WHAT THE EXERCISE ASKS: Your response should consist solely of the lines from the one containing "(138, 108) = (259, 217): purple" through the end of the data, copied exactly.

SUPPLIED INFORMATION:
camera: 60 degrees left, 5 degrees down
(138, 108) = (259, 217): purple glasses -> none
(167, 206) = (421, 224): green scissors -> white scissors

ANSWER AREA:
(138, 108) = (259, 217): purple glasses -> none
(167, 206) = (421, 224): green scissors -> white scissors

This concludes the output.